- **Directions for this task**
Could the data below be retyped exactly, without its pictures?

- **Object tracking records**

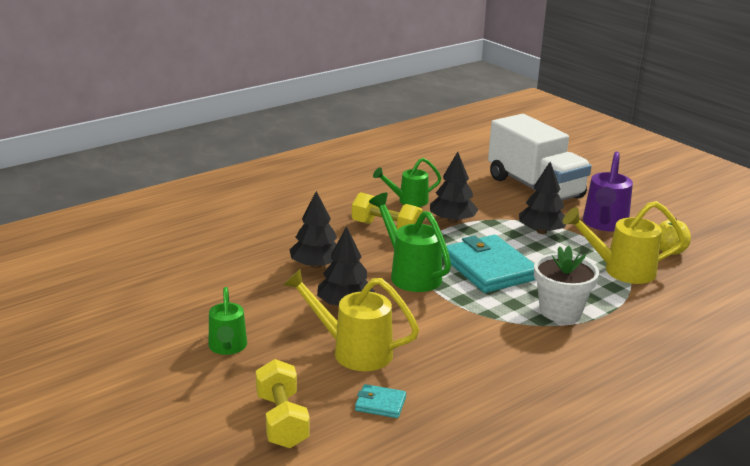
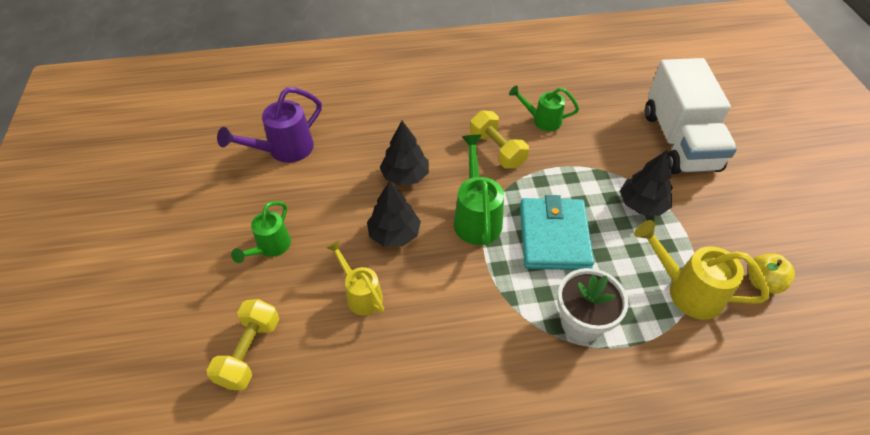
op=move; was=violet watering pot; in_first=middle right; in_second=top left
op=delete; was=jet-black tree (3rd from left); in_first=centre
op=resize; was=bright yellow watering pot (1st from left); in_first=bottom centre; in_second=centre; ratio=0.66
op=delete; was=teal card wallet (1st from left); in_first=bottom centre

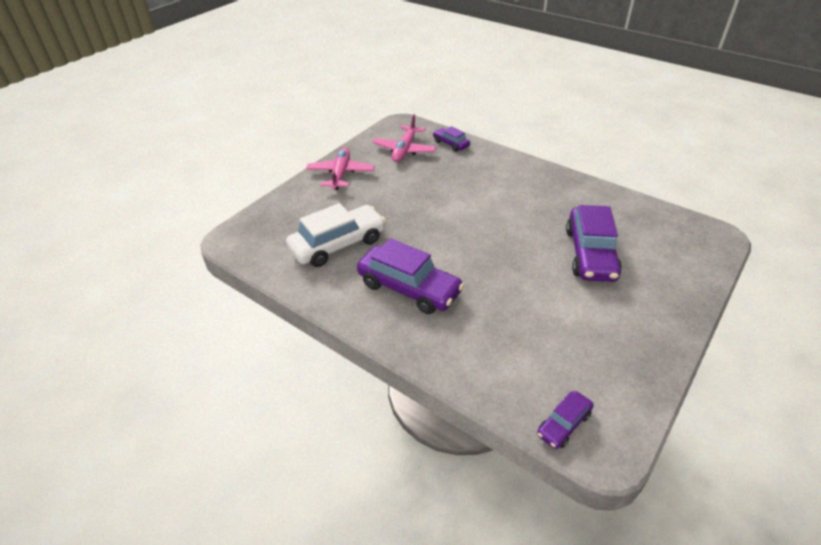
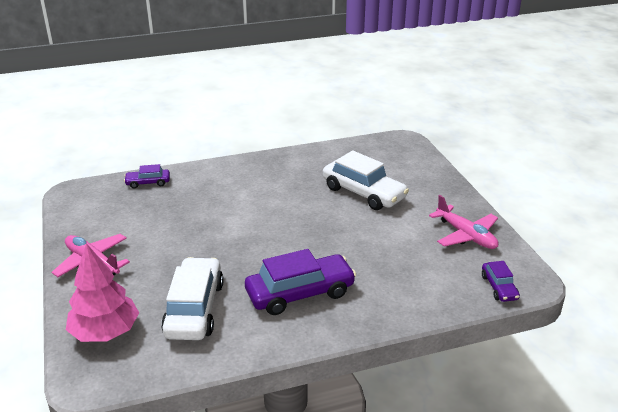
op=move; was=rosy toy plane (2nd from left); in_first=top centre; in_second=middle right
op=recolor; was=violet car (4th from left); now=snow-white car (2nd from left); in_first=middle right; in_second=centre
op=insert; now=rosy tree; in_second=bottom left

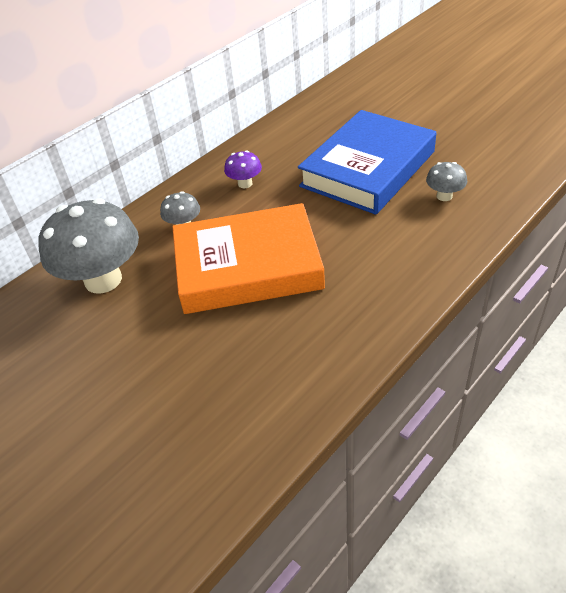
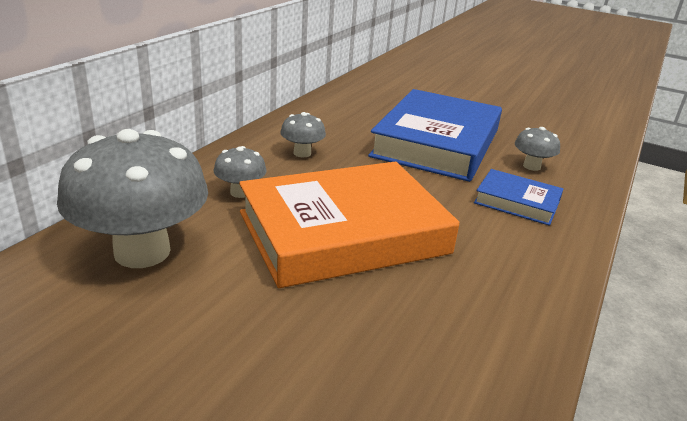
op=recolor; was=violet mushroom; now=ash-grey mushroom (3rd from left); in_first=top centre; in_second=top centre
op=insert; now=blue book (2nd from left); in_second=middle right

- **Solved exercise**
op=move; was=violet watering pot; in_first=middle right; in_second=top left
op=delete; was=jet-black tree (3rd from left); in_first=centre
op=resize; was=bright yellow watering pot (1st from left); in_first=bottom centre; in_second=centre; ratio=0.66
op=delete; was=teal card wallet (1st from left); in_first=bottom centre

op=move; was=rosy toy plane (2nd from left); in_first=top centre; in_second=middle right
op=recolor; was=violet car (4th from left); now=snow-white car (2nd from left); in_first=middle right; in_second=centre
op=insert; now=rosy tree; in_second=bottom left

op=recolor; was=violet mushroom; now=ash-grey mushroom (3rd from left); in_first=top centre; in_second=top centre
op=insert; now=blue book (2nd from left); in_second=middle right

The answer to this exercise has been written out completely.